▶ [DATA SUPPLIED]:
============================================================

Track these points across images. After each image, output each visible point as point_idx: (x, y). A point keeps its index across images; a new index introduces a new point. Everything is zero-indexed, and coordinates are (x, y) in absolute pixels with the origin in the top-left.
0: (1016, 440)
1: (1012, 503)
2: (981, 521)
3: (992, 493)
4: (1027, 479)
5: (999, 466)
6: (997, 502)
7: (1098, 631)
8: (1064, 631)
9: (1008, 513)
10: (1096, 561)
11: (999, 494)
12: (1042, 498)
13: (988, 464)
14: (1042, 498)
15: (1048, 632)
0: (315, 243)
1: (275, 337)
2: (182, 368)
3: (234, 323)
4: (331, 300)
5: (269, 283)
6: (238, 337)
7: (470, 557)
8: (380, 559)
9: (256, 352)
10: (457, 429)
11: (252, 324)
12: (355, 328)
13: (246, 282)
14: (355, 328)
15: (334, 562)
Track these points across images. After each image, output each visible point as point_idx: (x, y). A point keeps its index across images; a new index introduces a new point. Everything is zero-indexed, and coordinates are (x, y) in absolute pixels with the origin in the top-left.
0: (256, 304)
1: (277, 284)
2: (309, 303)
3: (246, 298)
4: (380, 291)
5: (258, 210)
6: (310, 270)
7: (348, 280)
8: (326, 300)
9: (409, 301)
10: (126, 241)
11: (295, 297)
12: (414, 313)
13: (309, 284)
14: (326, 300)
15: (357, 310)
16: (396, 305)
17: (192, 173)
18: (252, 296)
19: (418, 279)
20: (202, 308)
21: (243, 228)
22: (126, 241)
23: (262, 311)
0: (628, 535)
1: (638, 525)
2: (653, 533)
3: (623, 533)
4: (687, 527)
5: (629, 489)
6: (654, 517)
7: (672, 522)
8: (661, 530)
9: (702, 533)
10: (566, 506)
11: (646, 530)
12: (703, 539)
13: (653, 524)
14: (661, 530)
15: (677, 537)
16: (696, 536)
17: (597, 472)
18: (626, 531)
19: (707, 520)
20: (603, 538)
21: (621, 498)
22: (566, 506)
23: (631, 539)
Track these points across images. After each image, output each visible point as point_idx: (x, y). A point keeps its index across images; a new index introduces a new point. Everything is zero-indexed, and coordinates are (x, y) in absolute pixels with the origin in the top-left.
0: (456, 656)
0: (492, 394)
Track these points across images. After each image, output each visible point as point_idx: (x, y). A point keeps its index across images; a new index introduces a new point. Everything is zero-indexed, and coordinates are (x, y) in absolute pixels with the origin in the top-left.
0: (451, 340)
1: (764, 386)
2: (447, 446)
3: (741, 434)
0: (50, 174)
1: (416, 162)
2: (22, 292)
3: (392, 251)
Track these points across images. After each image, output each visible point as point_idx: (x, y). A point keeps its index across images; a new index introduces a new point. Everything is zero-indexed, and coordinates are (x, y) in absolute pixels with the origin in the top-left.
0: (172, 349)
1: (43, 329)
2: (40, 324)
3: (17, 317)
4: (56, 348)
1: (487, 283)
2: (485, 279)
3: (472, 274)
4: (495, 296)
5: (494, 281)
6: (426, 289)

============================================================

▶ [YOUR TASK]: Copy the items from the start of the items through the line that contains "12: (1042, 498)", inclusive, swapping "absolute pixels" for "screen pixels" and leaving everything else unchanged.

▶ [FINISHED ANSWER]:
Track these points across images. After each image, output each visible point as point_idx: (x, y). A point keeps its index across images; a new index introduces a new point. Everything is zero-indexed, and coordinates are (x, y) in screen pixels with the origin in the top-left.
0: (1016, 440)
1: (1012, 503)
2: (981, 521)
3: (992, 493)
4: (1027, 479)
5: (999, 466)
6: (997, 502)
7: (1098, 631)
8: (1064, 631)
9: (1008, 513)
10: (1096, 561)
11: (999, 494)
12: (1042, 498)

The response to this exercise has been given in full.